Extracted entries -
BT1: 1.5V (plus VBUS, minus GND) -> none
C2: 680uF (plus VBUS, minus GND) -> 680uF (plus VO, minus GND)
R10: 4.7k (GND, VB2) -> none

---

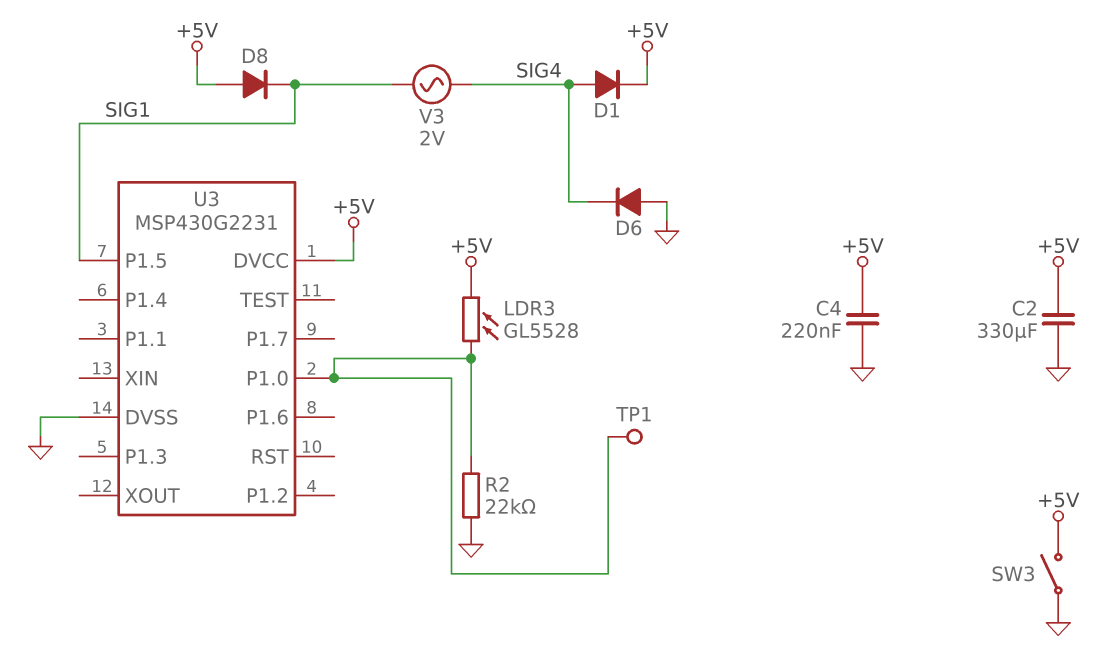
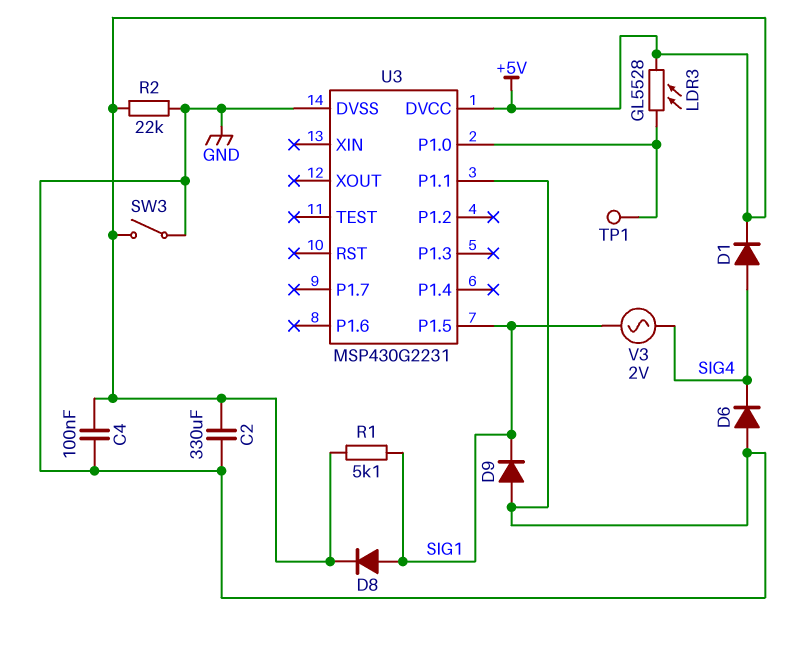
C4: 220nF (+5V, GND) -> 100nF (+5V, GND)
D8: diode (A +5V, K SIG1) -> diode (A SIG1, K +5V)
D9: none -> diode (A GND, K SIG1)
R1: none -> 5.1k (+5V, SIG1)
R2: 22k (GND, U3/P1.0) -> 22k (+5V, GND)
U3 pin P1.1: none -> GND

Exercise objective -
In the listing above, the lines from the one containing "D9: none -> diode (A GND, K SIG1)" through the one containing "U3 pin P1.1: none -> GND" must be set down exactly, with no other lines.

Answer space -
D9: none -> diode (A GND, K SIG1)
R1: none -> 5.1k (+5V, SIG1)
R2: 22k (GND, U3/P1.0) -> 22k (+5V, GND)
U3 pin P1.1: none -> GND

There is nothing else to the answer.